MATERIAL PROVIDED Start Marker

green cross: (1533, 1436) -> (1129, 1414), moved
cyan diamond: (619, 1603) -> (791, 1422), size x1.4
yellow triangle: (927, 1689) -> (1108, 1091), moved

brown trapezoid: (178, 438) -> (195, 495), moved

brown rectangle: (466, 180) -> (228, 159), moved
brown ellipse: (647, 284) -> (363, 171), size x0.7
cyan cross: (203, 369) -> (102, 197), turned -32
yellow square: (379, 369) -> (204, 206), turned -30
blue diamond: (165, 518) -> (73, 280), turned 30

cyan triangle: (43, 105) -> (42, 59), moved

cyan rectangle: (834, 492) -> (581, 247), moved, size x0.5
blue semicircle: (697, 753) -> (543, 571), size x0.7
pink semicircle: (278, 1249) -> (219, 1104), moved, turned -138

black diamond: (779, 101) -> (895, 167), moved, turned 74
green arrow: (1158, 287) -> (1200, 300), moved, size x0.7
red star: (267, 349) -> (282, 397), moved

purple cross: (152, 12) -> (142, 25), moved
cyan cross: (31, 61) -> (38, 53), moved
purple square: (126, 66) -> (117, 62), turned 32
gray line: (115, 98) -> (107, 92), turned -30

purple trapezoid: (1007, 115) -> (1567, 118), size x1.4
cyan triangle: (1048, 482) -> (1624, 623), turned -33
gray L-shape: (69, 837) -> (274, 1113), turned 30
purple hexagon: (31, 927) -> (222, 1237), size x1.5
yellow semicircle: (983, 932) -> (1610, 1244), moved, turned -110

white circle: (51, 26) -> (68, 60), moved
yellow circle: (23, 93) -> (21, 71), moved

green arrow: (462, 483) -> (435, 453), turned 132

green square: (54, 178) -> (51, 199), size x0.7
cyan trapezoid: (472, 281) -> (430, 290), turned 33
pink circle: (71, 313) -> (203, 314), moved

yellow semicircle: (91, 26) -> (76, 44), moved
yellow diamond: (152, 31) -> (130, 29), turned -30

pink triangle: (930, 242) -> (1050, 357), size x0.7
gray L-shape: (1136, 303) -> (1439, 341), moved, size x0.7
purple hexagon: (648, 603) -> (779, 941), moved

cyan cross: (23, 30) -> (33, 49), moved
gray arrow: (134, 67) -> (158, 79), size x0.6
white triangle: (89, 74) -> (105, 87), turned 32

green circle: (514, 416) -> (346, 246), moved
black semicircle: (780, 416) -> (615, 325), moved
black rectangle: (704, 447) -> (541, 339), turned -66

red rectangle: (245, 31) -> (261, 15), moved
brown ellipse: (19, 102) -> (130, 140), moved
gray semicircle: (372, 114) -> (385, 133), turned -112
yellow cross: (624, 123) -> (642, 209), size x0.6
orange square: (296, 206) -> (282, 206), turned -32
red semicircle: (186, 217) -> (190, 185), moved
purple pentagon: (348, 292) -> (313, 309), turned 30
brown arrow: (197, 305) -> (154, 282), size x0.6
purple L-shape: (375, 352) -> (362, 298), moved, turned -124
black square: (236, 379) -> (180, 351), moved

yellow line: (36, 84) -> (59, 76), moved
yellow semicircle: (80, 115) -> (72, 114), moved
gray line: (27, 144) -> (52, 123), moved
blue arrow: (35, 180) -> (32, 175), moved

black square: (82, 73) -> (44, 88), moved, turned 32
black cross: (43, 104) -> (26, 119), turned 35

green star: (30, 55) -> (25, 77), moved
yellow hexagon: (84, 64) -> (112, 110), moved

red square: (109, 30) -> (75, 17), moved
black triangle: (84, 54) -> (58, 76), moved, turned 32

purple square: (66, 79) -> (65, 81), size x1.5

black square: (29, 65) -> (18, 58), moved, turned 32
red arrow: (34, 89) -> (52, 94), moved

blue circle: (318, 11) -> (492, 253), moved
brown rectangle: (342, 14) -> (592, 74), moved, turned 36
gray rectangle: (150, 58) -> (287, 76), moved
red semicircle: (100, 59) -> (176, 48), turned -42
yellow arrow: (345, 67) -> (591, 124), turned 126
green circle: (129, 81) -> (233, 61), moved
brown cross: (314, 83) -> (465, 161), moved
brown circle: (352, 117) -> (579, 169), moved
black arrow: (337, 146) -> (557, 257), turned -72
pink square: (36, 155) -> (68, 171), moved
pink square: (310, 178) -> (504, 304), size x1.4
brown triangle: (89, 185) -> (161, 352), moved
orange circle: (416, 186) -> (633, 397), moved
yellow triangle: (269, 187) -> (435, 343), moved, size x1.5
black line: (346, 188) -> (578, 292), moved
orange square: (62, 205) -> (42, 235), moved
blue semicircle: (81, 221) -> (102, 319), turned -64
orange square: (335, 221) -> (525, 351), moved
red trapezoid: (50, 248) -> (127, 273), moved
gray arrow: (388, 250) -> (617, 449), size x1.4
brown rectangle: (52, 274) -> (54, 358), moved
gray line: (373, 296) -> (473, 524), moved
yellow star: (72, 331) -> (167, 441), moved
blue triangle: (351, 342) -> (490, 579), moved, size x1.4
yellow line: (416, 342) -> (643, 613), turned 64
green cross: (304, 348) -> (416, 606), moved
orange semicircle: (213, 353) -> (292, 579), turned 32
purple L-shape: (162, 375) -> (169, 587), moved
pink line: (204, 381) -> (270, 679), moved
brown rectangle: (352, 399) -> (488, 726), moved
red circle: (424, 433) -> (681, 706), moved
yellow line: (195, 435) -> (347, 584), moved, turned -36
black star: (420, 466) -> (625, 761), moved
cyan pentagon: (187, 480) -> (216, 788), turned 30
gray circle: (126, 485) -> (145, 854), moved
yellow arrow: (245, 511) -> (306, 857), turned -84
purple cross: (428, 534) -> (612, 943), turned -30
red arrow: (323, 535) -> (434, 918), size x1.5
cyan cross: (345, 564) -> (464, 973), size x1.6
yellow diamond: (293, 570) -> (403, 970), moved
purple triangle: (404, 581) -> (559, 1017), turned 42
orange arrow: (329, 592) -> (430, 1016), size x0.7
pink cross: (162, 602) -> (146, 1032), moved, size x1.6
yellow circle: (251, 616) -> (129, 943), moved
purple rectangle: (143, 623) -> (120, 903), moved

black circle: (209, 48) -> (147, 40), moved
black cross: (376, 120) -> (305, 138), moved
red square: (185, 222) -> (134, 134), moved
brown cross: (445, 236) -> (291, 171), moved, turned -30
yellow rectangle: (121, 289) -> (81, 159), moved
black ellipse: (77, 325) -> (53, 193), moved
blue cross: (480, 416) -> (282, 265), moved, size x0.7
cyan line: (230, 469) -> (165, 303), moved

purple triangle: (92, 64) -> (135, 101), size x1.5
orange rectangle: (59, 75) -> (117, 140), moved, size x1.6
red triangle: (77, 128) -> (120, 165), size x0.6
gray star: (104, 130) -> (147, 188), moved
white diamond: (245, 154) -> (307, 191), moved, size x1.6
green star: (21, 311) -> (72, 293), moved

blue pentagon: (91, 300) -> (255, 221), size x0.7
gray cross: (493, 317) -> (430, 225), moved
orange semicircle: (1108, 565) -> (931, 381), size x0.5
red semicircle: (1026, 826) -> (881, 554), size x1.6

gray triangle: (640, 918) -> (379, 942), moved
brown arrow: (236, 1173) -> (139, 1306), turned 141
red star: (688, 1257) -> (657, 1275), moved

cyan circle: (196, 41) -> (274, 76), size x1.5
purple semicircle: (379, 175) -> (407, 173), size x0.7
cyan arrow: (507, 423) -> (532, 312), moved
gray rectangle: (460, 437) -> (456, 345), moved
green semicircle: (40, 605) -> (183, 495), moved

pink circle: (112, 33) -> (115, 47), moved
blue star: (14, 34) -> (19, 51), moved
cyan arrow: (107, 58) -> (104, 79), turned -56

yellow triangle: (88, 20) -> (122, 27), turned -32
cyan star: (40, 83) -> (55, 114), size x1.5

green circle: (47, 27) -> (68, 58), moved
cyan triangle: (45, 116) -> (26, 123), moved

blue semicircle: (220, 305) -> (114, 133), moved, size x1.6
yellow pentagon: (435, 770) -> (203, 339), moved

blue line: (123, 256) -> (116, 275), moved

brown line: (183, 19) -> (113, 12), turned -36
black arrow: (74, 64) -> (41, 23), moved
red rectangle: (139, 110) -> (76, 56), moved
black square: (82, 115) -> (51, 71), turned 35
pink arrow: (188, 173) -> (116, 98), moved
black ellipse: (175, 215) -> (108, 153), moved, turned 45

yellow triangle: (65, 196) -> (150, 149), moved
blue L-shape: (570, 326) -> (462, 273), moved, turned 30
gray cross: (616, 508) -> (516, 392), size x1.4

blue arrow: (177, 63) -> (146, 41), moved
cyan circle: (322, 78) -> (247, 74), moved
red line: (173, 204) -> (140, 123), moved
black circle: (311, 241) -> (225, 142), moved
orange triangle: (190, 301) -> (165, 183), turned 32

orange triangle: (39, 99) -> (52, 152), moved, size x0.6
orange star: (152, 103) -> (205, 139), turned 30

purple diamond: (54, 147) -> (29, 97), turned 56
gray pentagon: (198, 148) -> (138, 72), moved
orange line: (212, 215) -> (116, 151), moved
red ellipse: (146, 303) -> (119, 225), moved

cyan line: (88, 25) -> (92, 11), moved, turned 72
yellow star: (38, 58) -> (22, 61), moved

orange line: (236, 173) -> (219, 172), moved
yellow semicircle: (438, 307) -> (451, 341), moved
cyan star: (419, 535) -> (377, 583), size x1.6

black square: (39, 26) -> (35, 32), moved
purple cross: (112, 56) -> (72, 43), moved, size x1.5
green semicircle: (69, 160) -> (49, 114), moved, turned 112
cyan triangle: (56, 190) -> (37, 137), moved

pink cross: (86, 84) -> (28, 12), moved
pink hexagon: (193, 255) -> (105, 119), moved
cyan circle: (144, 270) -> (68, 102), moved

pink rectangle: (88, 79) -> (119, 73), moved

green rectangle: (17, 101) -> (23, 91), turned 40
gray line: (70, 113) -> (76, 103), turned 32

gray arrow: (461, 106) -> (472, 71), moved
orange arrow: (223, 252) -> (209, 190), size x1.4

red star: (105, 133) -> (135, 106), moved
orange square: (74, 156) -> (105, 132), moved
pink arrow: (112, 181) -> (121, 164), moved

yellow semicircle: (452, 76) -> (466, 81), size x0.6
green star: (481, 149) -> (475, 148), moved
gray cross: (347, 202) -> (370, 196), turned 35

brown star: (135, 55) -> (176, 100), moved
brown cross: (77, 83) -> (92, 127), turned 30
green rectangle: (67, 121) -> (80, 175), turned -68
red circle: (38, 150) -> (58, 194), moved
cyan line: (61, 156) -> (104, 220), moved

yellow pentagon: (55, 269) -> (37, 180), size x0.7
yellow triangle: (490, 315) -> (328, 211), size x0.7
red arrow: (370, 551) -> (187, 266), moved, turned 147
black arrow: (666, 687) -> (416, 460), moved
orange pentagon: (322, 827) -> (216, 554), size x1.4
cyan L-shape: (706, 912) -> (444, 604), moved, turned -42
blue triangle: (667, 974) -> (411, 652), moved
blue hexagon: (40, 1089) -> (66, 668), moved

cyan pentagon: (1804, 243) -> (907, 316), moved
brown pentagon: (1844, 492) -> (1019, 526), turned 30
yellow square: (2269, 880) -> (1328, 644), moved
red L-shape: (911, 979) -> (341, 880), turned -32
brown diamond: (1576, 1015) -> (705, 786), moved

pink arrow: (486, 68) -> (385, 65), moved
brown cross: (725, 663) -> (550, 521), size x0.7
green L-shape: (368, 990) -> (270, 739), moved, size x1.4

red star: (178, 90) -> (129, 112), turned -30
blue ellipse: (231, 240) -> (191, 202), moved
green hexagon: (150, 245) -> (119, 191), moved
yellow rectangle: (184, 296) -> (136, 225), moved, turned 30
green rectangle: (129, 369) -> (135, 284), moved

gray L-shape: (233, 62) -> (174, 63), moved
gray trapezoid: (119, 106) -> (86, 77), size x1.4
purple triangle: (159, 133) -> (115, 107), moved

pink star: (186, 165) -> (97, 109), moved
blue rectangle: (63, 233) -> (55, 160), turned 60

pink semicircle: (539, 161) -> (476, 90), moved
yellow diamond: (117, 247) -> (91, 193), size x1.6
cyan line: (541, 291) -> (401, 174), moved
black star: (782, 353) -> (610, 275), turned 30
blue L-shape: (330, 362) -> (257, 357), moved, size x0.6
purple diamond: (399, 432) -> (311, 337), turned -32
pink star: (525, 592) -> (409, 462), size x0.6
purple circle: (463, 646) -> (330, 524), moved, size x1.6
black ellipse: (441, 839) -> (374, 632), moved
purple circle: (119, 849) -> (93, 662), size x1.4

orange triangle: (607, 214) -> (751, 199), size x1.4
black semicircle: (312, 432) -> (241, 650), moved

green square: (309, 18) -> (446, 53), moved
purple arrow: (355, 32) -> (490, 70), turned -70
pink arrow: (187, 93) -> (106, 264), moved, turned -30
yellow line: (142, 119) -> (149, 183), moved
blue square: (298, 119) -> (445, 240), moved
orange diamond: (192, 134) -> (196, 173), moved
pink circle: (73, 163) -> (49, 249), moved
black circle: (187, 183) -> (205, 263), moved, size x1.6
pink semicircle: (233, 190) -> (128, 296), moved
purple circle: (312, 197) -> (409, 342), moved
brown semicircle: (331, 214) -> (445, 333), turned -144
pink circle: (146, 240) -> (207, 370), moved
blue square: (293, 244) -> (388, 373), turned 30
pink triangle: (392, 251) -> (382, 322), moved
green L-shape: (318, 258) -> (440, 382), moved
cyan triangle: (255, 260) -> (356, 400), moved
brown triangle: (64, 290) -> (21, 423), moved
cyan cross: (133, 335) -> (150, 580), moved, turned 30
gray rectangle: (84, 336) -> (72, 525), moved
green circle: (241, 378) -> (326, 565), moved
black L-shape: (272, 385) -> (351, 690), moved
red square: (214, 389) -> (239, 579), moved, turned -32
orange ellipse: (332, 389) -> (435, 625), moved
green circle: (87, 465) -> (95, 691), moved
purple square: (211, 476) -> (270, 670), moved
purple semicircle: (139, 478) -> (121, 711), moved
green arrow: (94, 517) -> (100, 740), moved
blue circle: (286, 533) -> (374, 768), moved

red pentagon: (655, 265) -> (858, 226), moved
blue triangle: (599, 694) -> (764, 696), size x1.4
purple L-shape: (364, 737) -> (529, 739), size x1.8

MATERIAL PROVIDED End Marker

## EXERCISE GOAL
Within the data above, the span starting at the line containing "pink cross: (86, 84) -> (28, 12), moved" and ending at the line containing "green star: (481, 149) -> (475, 148), moved" is to be retyped exactly, with no other lines.

## ANSWER BOX
pink cross: (86, 84) -> (28, 12), moved
pink hexagon: (193, 255) -> (105, 119), moved
cyan circle: (144, 270) -> (68, 102), moved

pink rectangle: (88, 79) -> (119, 73), moved

green rectangle: (17, 101) -> (23, 91), turned 40
gray line: (70, 113) -> (76, 103), turned 32

gray arrow: (461, 106) -> (472, 71), moved
orange arrow: (223, 252) -> (209, 190), size x1.4

red star: (105, 133) -> (135, 106), moved
orange square: (74, 156) -> (105, 132), moved
pink arrow: (112, 181) -> (121, 164), moved

yellow semicircle: (452, 76) -> (466, 81), size x0.6
green star: (481, 149) -> (475, 148), moved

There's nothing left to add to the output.